• [Data records]:
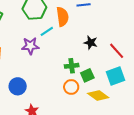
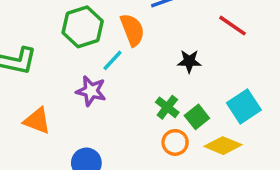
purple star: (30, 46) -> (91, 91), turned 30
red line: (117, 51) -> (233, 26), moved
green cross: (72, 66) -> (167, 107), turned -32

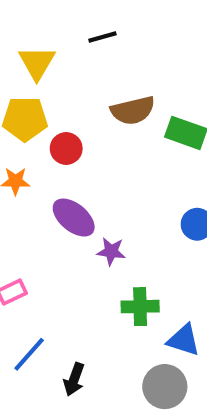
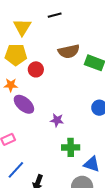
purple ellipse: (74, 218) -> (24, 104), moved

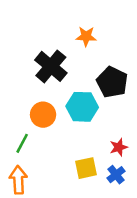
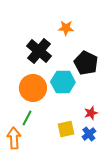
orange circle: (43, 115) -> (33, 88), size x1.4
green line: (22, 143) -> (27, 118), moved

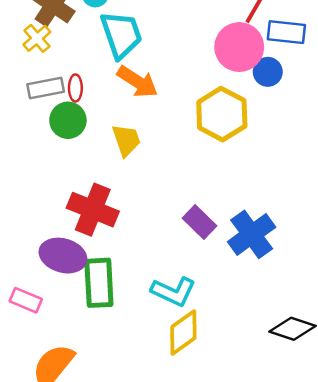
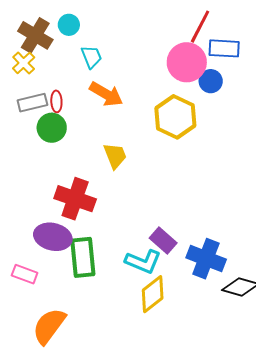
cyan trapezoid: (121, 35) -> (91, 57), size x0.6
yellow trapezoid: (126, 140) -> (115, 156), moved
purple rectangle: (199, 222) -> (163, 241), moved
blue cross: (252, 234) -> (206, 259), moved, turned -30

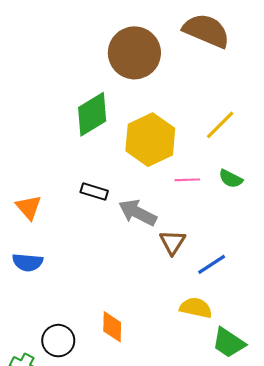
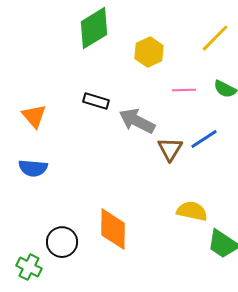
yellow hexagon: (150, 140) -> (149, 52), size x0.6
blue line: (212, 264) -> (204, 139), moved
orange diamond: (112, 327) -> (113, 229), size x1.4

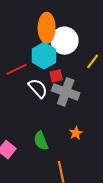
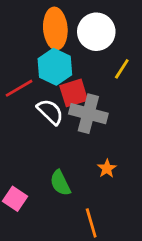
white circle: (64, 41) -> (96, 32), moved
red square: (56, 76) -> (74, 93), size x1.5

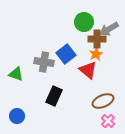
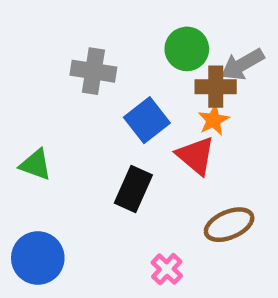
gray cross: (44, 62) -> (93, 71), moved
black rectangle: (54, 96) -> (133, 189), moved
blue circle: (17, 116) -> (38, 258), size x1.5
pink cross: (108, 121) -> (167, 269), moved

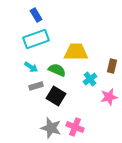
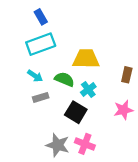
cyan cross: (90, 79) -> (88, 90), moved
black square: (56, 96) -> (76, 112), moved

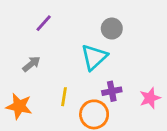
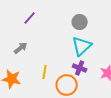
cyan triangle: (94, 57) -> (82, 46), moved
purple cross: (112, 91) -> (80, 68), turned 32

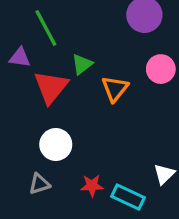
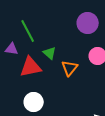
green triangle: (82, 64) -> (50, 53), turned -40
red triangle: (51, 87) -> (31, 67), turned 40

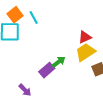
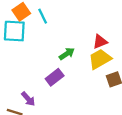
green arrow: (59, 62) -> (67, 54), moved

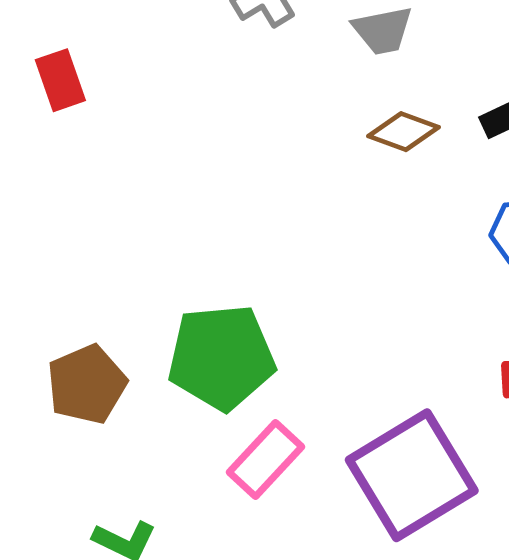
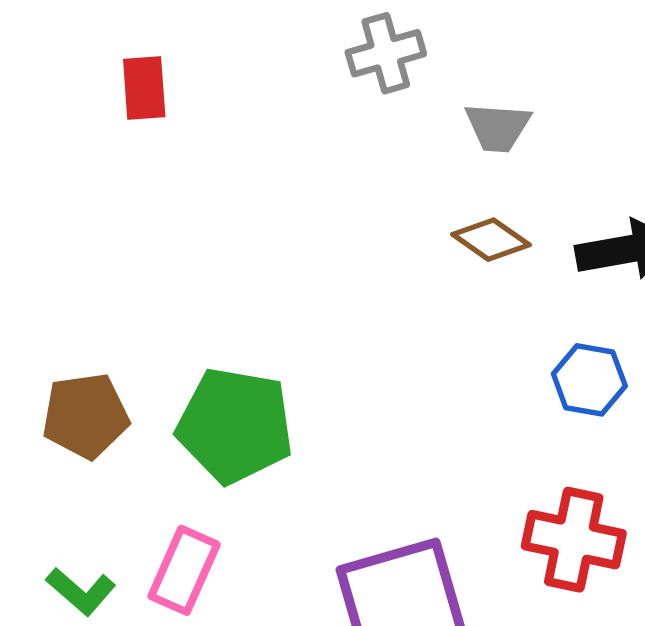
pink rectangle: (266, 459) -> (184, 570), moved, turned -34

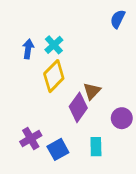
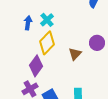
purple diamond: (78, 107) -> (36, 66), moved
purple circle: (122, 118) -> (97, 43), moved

• [Problem statement]: Pictures stay out. Transcribe the lines from the start of the entries above through the line with "red square: (56, 76) -> (74, 93), size x1.5", exactly.

• [Result of this task]:
purple star: (30, 46) -> (91, 91), turned 30
red line: (117, 51) -> (233, 26), moved
green cross: (72, 66) -> (167, 107), turned -32

purple ellipse: (74, 218) -> (24, 104), moved

orange circle: (43, 115) -> (33, 88), size x1.4
green line: (22, 143) -> (27, 118), moved

cyan trapezoid: (121, 35) -> (91, 57), size x0.6
yellow trapezoid: (126, 140) -> (115, 156), moved
purple rectangle: (199, 222) -> (163, 241), moved
blue cross: (252, 234) -> (206, 259), moved, turned -30

yellow hexagon: (150, 140) -> (149, 52), size x0.6
blue line: (212, 264) -> (204, 139), moved
orange diamond: (112, 327) -> (113, 229), size x1.4

white circle: (64, 41) -> (96, 32), moved
red square: (56, 76) -> (74, 93), size x1.5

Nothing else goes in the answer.